Problem details. From the listing below, pull out all lines with "camera" in them.
*** Data section ***
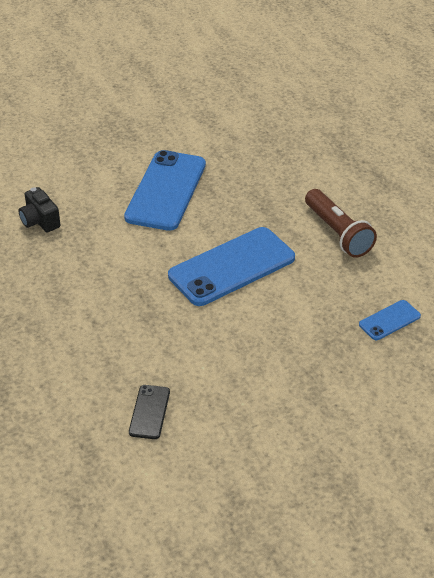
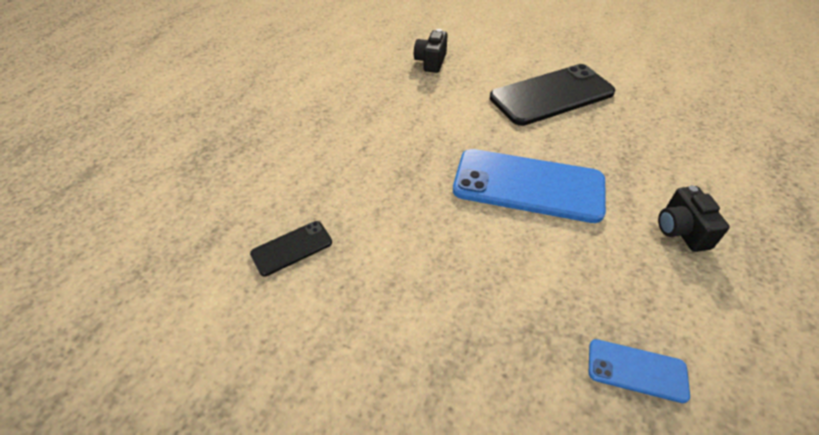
camera: 50 degrees right, 5 degrees up
(166, 191) = (551, 95): blue phone -> black phone
(338, 233) = (681, 231): brown flashlight -> black camera

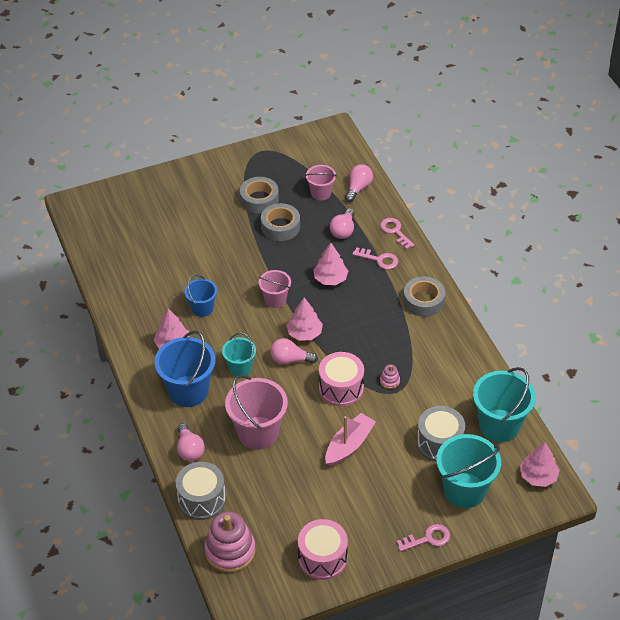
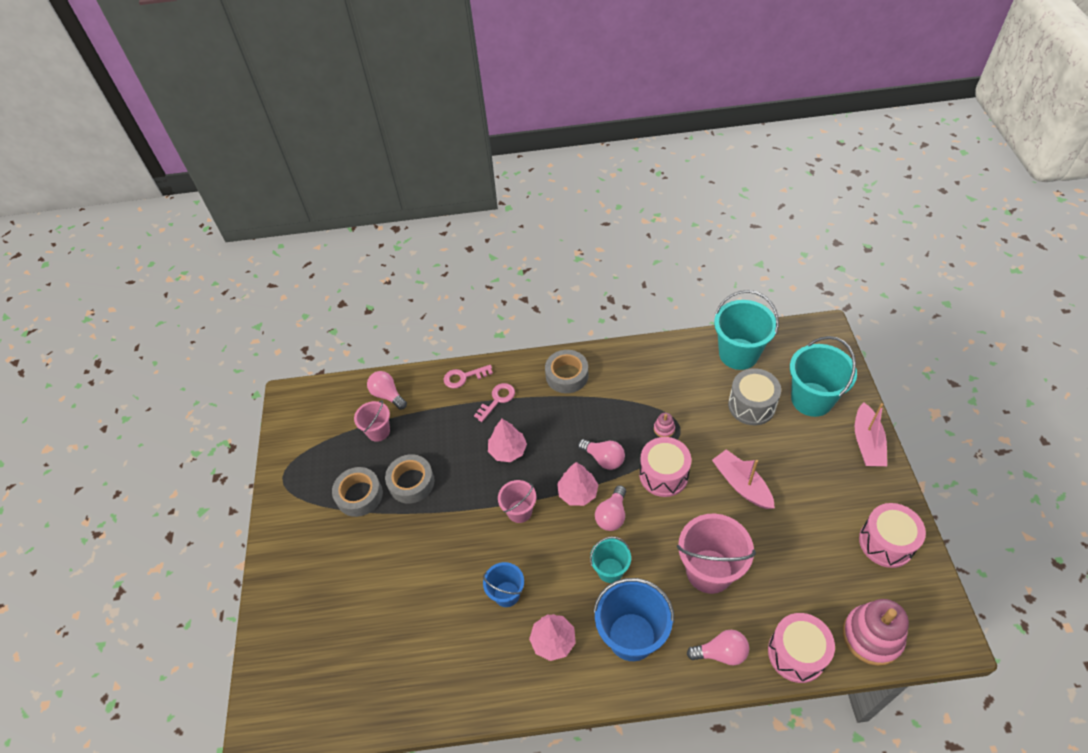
camera: 70 degrees left, 5 degrees up
(201, 499) = (796, 653): grey drum -> pink drum
(343, 230) = (443, 423): pink light bulb -> pink light bulb (604, 459)
(428, 538) = (867, 443): pink key -> pink boat
(538, 476) = (802, 340): pink tree -> none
***
Response.
camera: 50 degrees right, 5 degrees up
(338, 233) = (681, 231): brown flashlight -> black camera
camera: 70 degrees left, 5 degrees up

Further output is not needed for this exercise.